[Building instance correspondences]
BEGIN

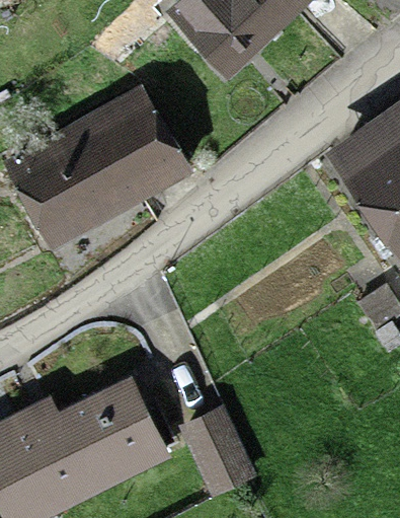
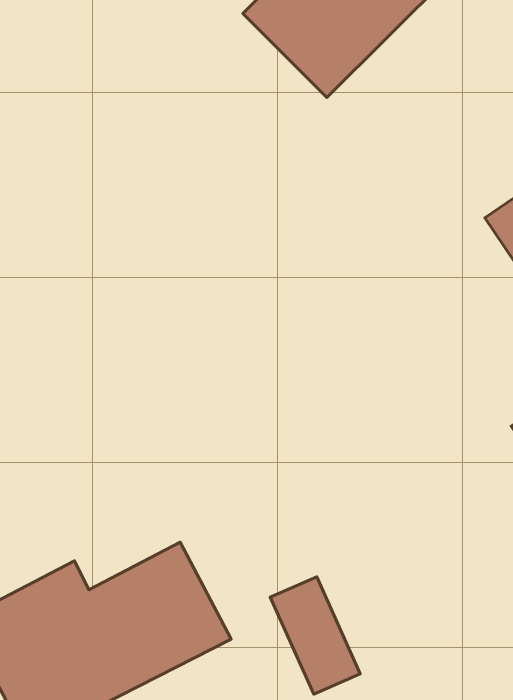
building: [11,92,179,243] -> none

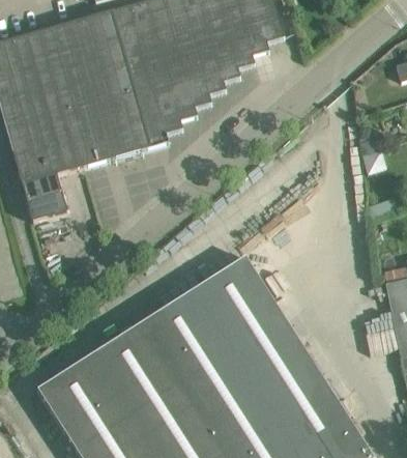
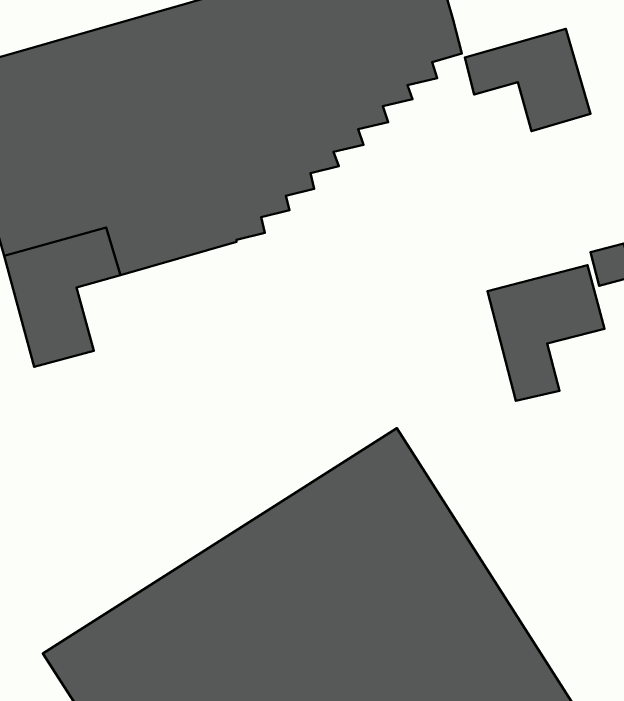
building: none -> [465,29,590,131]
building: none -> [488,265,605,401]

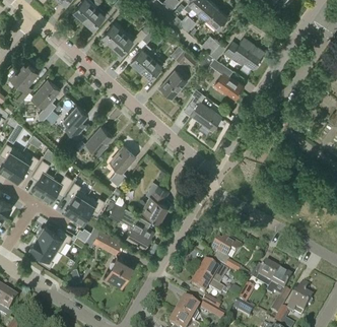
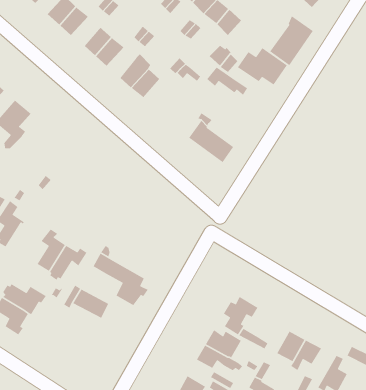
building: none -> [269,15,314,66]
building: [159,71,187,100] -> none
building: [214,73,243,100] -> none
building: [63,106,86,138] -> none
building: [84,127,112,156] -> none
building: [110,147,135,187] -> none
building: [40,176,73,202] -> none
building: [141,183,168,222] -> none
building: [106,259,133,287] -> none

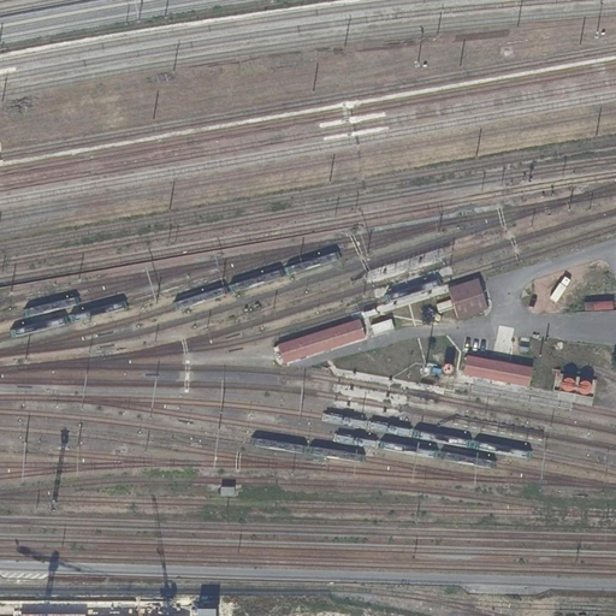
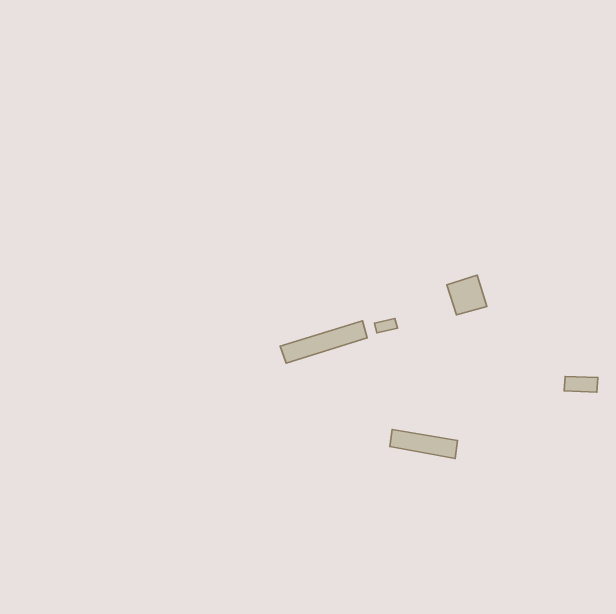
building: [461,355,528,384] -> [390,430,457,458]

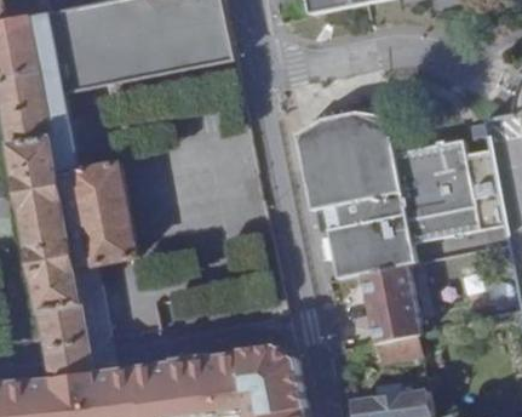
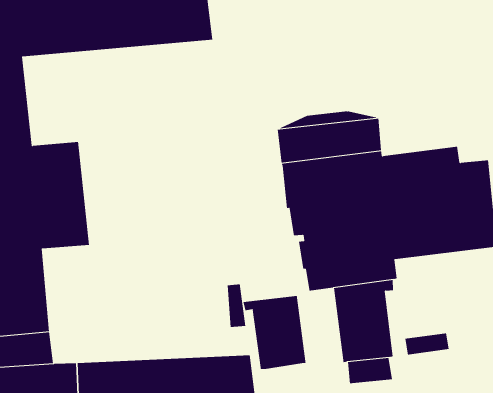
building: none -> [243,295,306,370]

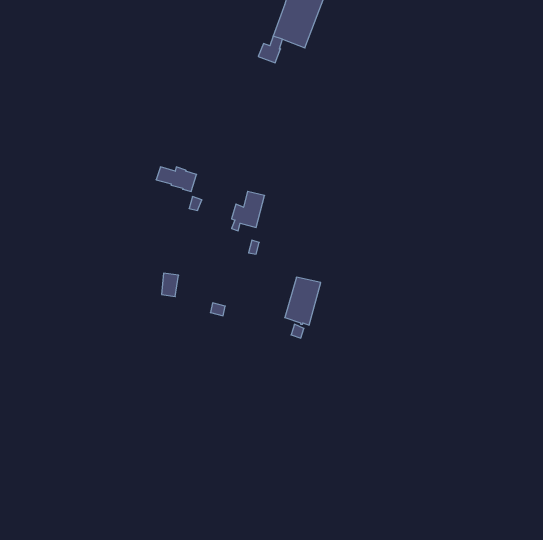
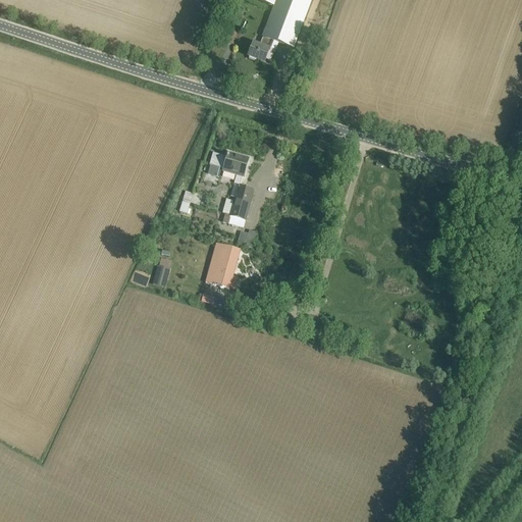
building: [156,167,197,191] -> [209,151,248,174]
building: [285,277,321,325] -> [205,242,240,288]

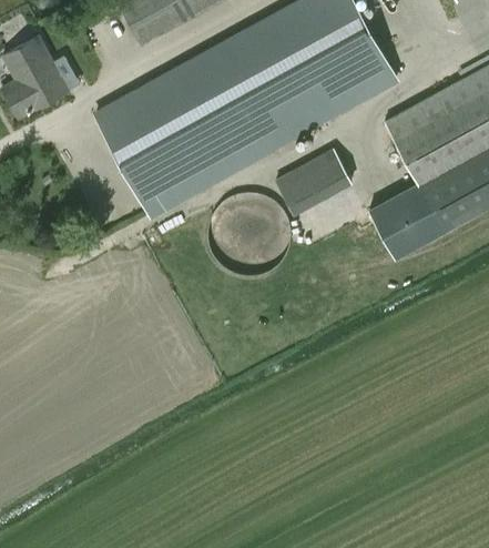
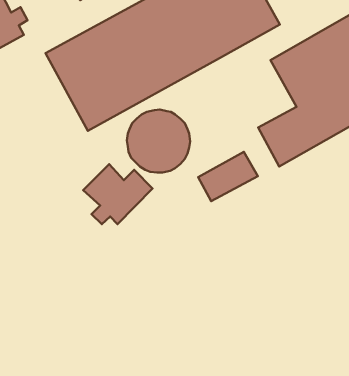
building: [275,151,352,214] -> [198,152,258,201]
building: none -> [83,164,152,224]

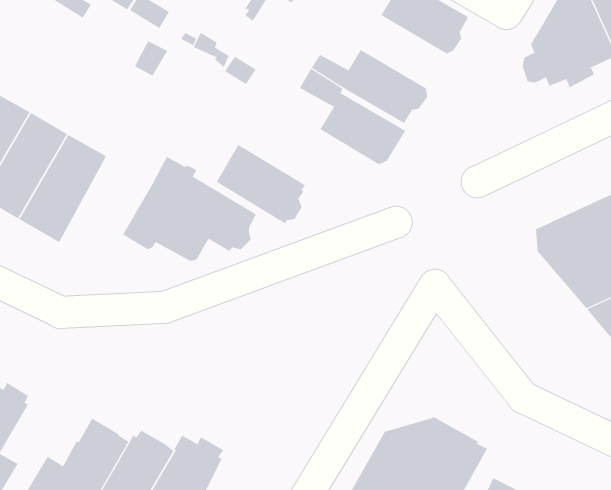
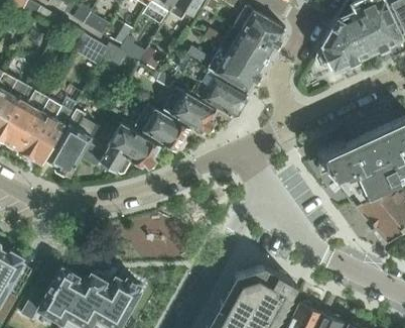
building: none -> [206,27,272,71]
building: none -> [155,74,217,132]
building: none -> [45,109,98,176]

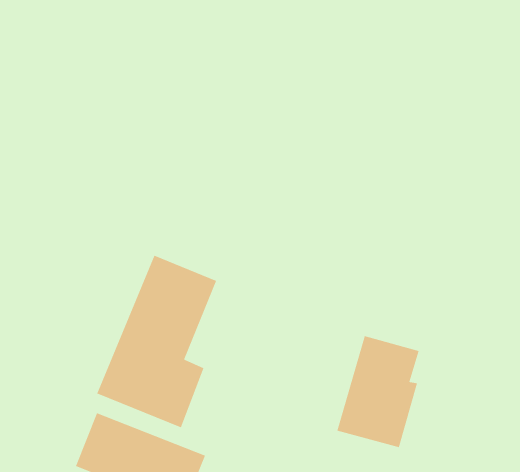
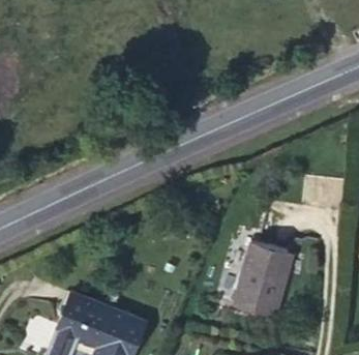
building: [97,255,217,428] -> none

END

_EXERCISE PROMPT_
Precisely the lines from the one containing "building: [156,167,197,191] ->" to the end of the data above, both included, should be printed; leave the pictures out.

_ANSWER TO THIS TASK_
building: [156,167,197,191] -> [209,151,248,174]
building: [285,277,321,325] -> [205,242,240,288]

building: [275,151,352,214] -> [198,152,258,201]
building: none -> [83,164,152,224]

building: none -> [206,27,272,71]
building: none -> [155,74,217,132]
building: none -> [45,109,98,176]

building: [97,255,217,428] -> none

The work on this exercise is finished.